▶ _PROMPT_: Among the lines below, a stretch begins at the one with "camera: 25 degrees right, 25 degrees down" and ends at the one with "(348, 419) = (415, 426): black". Repeat that stretch exactly, ends included.

▶ _SUPPLIED INFORMATION_:
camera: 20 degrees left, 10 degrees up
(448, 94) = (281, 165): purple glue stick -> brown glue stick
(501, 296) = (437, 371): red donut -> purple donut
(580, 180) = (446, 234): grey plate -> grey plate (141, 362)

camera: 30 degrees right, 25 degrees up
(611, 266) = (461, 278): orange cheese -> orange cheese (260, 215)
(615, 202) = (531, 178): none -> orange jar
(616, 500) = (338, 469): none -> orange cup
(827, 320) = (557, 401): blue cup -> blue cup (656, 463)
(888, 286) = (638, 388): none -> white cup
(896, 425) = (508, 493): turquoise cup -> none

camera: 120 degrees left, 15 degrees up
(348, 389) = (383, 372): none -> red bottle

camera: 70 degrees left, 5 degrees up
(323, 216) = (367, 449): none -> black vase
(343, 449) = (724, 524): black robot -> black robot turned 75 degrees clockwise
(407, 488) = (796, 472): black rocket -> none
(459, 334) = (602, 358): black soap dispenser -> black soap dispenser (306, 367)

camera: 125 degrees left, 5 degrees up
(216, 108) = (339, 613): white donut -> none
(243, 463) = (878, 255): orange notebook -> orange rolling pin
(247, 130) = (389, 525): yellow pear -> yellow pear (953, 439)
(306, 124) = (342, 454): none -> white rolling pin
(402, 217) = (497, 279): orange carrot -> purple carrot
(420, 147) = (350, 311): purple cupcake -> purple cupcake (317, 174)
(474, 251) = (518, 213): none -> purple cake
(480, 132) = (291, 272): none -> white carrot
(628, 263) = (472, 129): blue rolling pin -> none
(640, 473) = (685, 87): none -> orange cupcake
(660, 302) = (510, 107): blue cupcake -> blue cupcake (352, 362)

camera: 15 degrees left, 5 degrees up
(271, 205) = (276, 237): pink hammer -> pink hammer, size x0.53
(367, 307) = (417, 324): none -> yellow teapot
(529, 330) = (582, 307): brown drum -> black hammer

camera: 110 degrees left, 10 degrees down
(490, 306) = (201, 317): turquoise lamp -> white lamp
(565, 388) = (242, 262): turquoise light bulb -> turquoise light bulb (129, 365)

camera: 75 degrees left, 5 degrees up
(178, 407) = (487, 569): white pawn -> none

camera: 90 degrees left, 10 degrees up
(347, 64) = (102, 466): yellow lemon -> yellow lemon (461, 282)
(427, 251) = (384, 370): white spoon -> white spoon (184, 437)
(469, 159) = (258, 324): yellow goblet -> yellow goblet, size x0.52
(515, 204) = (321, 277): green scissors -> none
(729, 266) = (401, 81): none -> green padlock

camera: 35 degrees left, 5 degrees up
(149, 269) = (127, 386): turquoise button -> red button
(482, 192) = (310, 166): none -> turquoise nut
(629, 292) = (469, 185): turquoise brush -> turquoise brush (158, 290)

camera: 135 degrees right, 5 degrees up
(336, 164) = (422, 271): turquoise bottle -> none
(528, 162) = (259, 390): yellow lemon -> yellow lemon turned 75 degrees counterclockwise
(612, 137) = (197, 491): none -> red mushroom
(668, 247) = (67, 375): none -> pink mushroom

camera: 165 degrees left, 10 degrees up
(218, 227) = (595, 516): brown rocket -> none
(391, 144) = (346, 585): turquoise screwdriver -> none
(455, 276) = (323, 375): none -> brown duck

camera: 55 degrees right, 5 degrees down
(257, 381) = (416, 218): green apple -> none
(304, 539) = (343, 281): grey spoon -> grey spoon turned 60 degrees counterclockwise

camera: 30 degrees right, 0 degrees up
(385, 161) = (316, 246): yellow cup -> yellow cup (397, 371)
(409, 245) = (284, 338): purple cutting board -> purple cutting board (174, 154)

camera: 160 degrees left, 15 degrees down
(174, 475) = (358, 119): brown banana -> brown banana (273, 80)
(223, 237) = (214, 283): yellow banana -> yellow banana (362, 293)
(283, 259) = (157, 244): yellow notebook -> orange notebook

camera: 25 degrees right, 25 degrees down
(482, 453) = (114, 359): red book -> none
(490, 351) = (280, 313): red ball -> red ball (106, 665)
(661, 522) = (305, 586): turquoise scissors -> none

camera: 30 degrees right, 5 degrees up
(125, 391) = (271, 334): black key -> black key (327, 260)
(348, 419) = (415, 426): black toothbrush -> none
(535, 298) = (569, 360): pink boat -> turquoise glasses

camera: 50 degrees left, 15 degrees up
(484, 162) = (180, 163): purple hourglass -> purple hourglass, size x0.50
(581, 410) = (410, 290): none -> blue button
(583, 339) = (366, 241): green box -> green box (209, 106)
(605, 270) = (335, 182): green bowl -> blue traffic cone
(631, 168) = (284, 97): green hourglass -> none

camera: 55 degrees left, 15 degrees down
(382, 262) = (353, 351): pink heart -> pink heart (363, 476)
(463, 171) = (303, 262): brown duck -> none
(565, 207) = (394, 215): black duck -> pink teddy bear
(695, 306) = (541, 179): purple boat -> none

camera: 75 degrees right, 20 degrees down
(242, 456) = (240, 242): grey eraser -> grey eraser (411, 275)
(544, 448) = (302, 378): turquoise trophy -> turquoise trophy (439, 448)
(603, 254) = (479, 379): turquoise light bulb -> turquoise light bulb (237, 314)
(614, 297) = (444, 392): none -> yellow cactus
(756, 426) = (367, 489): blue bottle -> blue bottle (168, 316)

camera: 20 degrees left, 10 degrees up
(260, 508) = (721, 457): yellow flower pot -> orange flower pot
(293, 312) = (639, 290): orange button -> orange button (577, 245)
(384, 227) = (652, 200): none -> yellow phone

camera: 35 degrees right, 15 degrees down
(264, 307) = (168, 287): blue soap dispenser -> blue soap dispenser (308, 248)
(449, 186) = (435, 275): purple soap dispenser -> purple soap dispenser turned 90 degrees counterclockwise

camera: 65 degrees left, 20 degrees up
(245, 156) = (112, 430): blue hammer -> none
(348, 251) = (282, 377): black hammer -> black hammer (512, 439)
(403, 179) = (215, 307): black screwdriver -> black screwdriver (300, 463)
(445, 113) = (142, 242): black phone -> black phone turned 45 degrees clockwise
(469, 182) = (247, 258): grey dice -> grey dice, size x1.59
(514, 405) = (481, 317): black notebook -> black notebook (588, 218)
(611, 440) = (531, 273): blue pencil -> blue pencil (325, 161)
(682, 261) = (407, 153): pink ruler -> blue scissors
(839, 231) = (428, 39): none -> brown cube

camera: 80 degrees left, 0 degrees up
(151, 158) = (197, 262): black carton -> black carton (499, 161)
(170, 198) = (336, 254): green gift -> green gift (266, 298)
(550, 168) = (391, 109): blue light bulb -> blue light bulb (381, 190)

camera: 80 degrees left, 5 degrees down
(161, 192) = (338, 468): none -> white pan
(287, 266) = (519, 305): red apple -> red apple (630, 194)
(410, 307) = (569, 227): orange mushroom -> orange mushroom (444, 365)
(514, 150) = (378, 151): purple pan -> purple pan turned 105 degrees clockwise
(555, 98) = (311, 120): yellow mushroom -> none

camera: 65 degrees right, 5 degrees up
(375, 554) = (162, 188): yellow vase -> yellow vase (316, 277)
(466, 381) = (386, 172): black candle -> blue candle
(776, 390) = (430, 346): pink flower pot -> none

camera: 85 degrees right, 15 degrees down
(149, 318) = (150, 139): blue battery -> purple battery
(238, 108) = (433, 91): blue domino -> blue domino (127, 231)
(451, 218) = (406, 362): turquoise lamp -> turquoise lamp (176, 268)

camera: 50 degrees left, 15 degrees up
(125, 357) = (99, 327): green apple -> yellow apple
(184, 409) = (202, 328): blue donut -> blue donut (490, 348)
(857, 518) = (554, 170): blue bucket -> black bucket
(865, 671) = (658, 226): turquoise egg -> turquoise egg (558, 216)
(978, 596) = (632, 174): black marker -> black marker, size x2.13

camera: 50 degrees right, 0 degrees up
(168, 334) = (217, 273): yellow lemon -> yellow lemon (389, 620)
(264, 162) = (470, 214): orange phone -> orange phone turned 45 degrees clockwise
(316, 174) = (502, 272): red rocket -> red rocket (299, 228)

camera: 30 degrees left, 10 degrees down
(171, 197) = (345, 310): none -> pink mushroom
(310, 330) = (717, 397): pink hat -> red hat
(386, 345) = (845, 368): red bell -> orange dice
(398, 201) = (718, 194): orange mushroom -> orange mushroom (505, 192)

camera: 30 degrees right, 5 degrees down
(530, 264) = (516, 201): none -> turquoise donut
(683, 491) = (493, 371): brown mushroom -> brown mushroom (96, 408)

▶ _TASK OUTPUT_:
camera: 25 degrees right, 25 degrees down
(482, 453) = (114, 359): red book -> none
(490, 351) = (280, 313): red ball -> red ball (106, 665)
(661, 522) = (305, 586): turquoise scissors -> none

camera: 30 degrees right, 5 degrees up
(125, 391) = (271, 334): black key -> black key (327, 260)
(348, 419) = (415, 426): black toothbrush -> none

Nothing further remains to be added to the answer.